§ **INSTRUCTION**: Retype the opening lines of the data exactly, stopping after the line that contains "white fork: [660,613,760,716]". Skip every picture.
── SUPPLIED RECORDS ──
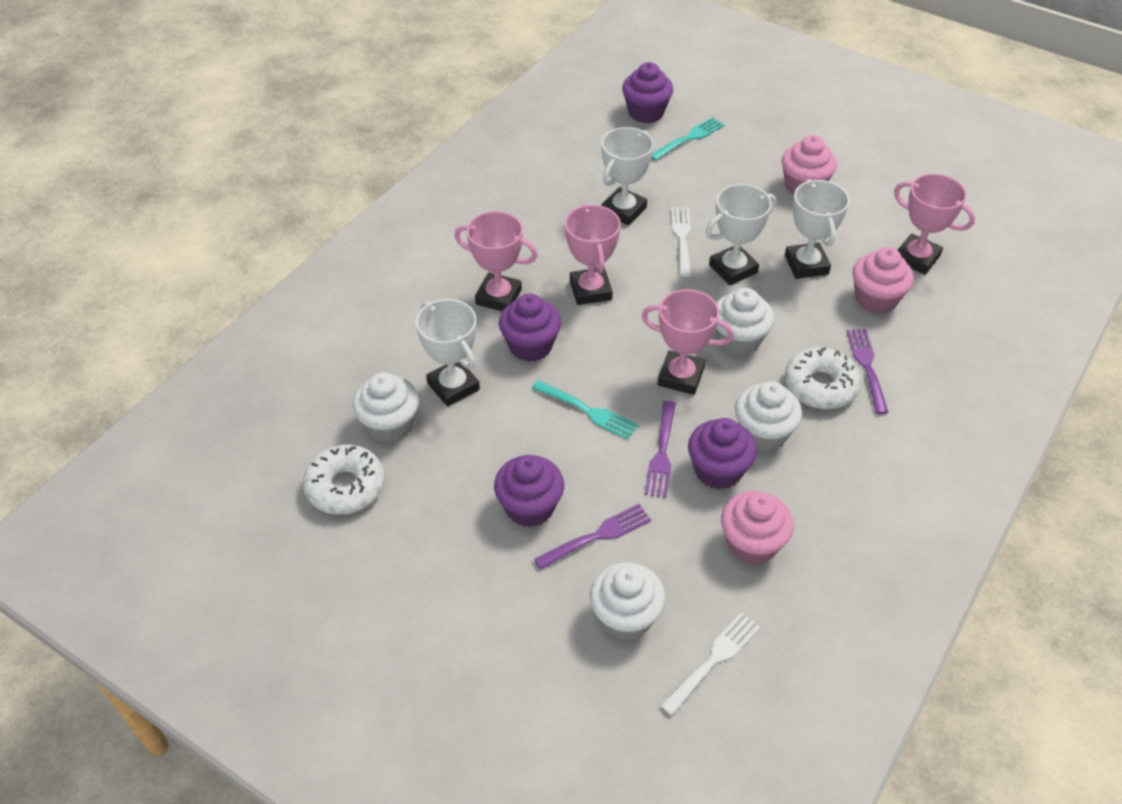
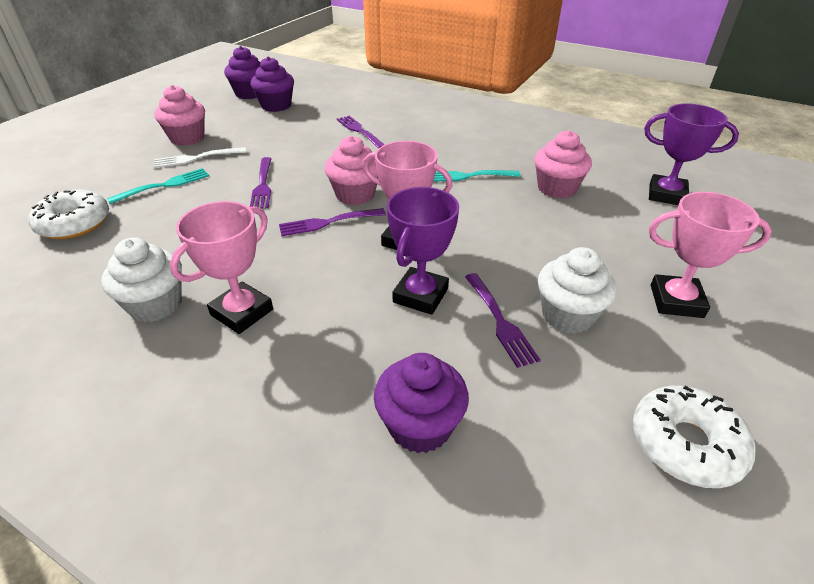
pink trophy: [454,211,538,311] [565,204,621,305] [642,289,734,395] [894,174,975,275] = 4 -> [170,201,273,334] [363,141,452,250] [649,192,772,318] = 3
purple cupcake: [494,455,564,527] [499,293,561,362] [622,62,673,123] [688,418,757,490] = 4 -> [224,46,260,99] [251,56,294,112] [374,353,469,453] = 3
purple fork: [534,504,651,569] [644,401,676,498] [847,329,889,414] = 3 -> [250,157,272,209] [279,208,386,236] [337,116,385,149] [465,273,541,368] = 4
purple trophy: none = 0 -> [387,187,459,315] [644,104,739,205] = 2
white cupcake: [352,373,419,443] [590,562,665,640] [715,288,774,356] [735,381,802,452] = 4 -> [101,237,182,322] [538,247,616,334] = 2
white fork: [660,613,760,716] [671,208,691,277] = 2 -> [153,147,246,168] = 1
white trophy: [416,299,480,407] [601,127,654,226] [706,184,776,285] [785,179,850,279] = 4 -> none = 0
───
§ **ANSWER BOX**:
pink trophy: [454,211,538,311] [565,204,621,305] [642,289,734,395] [894,174,975,275] = 4 -> [170,201,273,334] [363,141,452,250] [649,192,772,318] = 3
purple cupcake: [494,455,564,527] [499,293,561,362] [622,62,673,123] [688,418,757,490] = 4 -> [224,46,260,99] [251,56,294,112] [374,353,469,453] = 3
purple fork: [534,504,651,569] [644,401,676,498] [847,329,889,414] = 3 -> [250,157,272,209] [279,208,386,236] [337,116,385,149] [465,273,541,368] = 4
purple trophy: none = 0 -> [387,187,459,315] [644,104,739,205] = 2
white cupcake: [352,373,419,443] [590,562,665,640] [715,288,774,356] [735,381,802,452] = 4 -> [101,237,182,322] [538,247,616,334] = 2
white fork: [660,613,760,716] [671,208,691,277] = 2 -> [153,147,246,168] = 1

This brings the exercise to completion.